- **TASK**: Copy each of the following rows exactly as it appears, leaving out the pictures.
··· MATERIAL ···
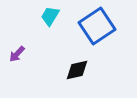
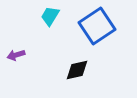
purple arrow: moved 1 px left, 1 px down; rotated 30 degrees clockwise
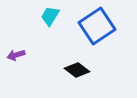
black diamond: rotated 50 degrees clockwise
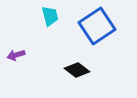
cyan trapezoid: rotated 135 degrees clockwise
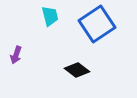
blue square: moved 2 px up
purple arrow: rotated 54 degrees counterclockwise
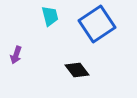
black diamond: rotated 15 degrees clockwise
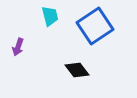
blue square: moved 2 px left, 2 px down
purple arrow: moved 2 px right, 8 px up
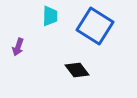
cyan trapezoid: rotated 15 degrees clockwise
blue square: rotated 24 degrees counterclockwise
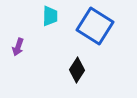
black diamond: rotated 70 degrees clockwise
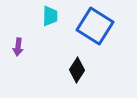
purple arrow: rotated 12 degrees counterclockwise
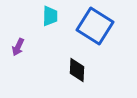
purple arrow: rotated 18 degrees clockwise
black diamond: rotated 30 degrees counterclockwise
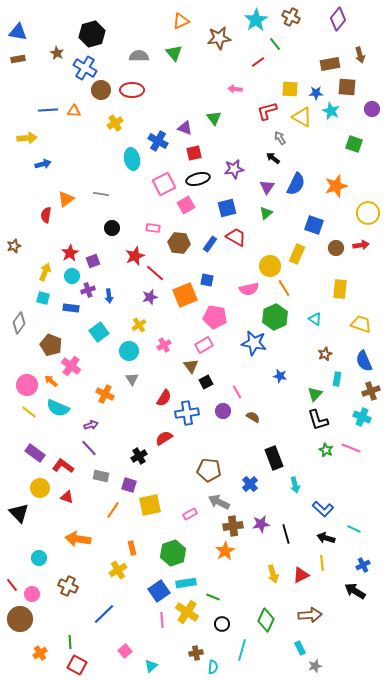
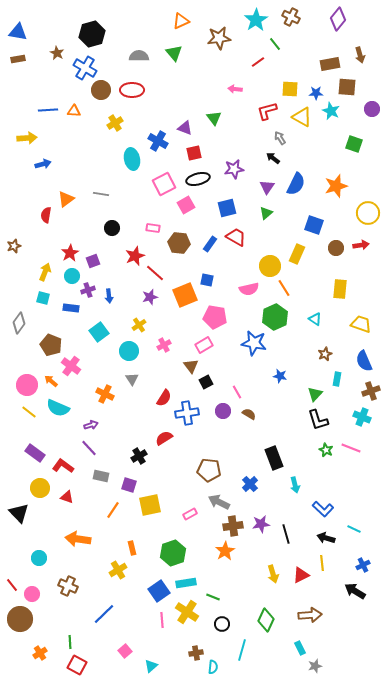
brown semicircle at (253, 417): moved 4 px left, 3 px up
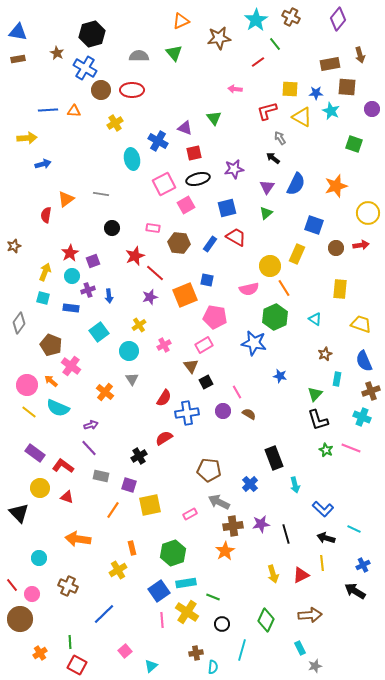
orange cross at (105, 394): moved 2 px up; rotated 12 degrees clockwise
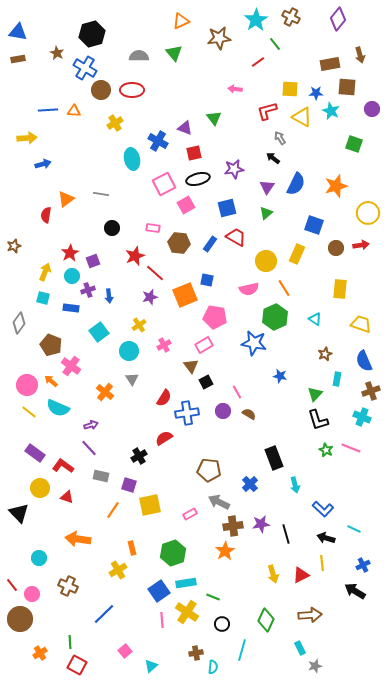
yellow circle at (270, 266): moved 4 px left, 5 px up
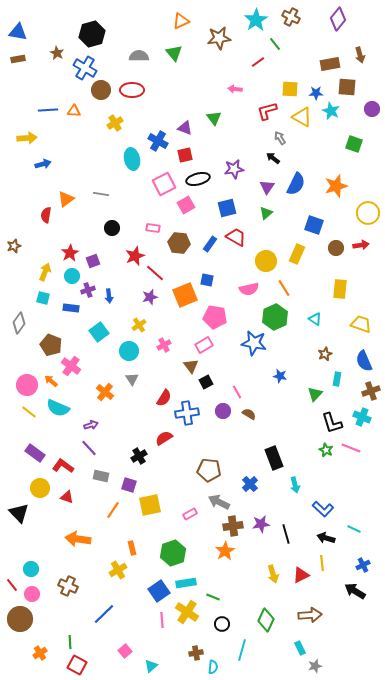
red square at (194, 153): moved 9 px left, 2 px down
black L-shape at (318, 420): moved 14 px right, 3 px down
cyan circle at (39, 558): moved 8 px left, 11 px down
···
- **RESPONSE TO THIS EXERCISE**:
purple arrow: moved 1 px left, 1 px down; rotated 30 degrees clockwise
black diamond: rotated 50 degrees clockwise
cyan trapezoid: rotated 135 degrees clockwise
blue square: moved 2 px up
purple arrow: rotated 54 degrees counterclockwise
black diamond: rotated 15 degrees clockwise
blue square: moved 2 px left, 2 px down
purple arrow: moved 2 px right, 8 px up
cyan trapezoid: rotated 15 degrees clockwise
blue square: rotated 24 degrees counterclockwise
black diamond: rotated 70 degrees clockwise
purple arrow: rotated 12 degrees counterclockwise
purple arrow: rotated 18 degrees clockwise
black diamond: rotated 30 degrees counterclockwise
brown semicircle at (253, 417): moved 4 px left, 3 px up
orange cross at (105, 394): moved 2 px up; rotated 12 degrees clockwise
yellow circle at (270, 266): moved 4 px left, 5 px up
red square at (194, 153): moved 9 px left, 2 px down
black L-shape at (318, 420): moved 14 px right, 3 px down
cyan circle at (39, 558): moved 8 px left, 11 px down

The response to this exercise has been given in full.